§ **WHAT IS NEEDED**
Give again the line that contains "(194, 130) = (182, 251): none -> green nut" and every line after it to the end of the records. Keep them exactly as they are and add nothing.

§ **RECORDS FOR THE TASK**
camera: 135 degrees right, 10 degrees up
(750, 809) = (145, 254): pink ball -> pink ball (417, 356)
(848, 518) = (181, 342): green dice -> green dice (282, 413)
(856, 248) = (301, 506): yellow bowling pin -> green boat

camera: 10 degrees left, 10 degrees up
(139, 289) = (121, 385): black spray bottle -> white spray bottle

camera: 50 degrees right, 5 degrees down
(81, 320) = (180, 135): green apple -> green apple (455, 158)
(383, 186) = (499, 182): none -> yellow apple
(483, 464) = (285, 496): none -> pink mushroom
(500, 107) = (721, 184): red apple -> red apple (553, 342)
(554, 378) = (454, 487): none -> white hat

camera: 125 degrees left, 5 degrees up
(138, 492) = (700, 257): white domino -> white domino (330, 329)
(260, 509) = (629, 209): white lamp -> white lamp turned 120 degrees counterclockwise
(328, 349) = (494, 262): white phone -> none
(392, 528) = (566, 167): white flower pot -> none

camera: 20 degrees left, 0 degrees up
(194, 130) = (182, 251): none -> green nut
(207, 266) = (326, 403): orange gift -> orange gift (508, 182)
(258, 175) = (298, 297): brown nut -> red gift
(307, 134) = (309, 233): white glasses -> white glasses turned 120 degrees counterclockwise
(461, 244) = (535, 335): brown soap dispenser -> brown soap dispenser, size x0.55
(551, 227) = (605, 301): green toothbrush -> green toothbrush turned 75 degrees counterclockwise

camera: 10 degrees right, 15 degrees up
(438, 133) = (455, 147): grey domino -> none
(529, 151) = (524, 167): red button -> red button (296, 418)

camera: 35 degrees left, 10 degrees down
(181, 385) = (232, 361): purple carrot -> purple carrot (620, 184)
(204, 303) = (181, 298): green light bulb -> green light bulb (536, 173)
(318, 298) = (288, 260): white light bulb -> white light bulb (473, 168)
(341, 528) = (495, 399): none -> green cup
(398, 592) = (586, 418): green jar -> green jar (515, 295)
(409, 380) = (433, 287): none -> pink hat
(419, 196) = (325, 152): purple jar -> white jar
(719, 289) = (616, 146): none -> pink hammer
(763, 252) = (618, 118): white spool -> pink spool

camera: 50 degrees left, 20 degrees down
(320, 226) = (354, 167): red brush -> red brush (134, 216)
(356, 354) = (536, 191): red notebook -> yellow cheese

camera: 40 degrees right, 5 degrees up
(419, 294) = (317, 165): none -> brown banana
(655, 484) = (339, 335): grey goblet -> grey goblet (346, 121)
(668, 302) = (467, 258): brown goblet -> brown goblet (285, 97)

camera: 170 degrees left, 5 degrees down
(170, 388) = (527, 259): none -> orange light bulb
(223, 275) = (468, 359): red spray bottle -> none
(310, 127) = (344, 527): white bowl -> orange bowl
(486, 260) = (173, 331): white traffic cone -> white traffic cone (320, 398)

§ **EXERCISE RESULT**
(194, 130) = (182, 251): none -> green nut
(207, 266) = (326, 403): orange gift -> orange gift (508, 182)
(258, 175) = (298, 297): brown nut -> red gift
(307, 134) = (309, 233): white glasses -> white glasses turned 120 degrees counterclockwise
(461, 244) = (535, 335): brown soap dispenser -> brown soap dispenser, size x0.55
(551, 227) = (605, 301): green toothbrush -> green toothbrush turned 75 degrees counterclockwise

camera: 10 degrees right, 15 degrees up
(438, 133) = (455, 147): grey domino -> none
(529, 151) = (524, 167): red button -> red button (296, 418)

camera: 35 degrees left, 10 degrees down
(181, 385) = (232, 361): purple carrot -> purple carrot (620, 184)
(204, 303) = (181, 298): green light bulb -> green light bulb (536, 173)
(318, 298) = (288, 260): white light bulb -> white light bulb (473, 168)
(341, 528) = (495, 399): none -> green cup
(398, 592) = (586, 418): green jar -> green jar (515, 295)
(409, 380) = (433, 287): none -> pink hat
(419, 196) = (325, 152): purple jar -> white jar
(719, 289) = (616, 146): none -> pink hammer
(763, 252) = (618, 118): white spool -> pink spool

camera: 50 degrees left, 20 degrees down
(320, 226) = (354, 167): red brush -> red brush (134, 216)
(356, 354) = (536, 191): red notebook -> yellow cheese

camera: 40 degrees right, 5 degrees up
(419, 294) = (317, 165): none -> brown banana
(655, 484) = (339, 335): grey goblet -> grey goblet (346, 121)
(668, 302) = (467, 258): brown goblet -> brown goblet (285, 97)

camera: 170 degrees left, 5 degrees down
(170, 388) = (527, 259): none -> orange light bulb
(223, 275) = (468, 359): red spray bottle -> none
(310, 127) = (344, 527): white bowl -> orange bowl
(486, 260) = (173, 331): white traffic cone -> white traffic cone (320, 398)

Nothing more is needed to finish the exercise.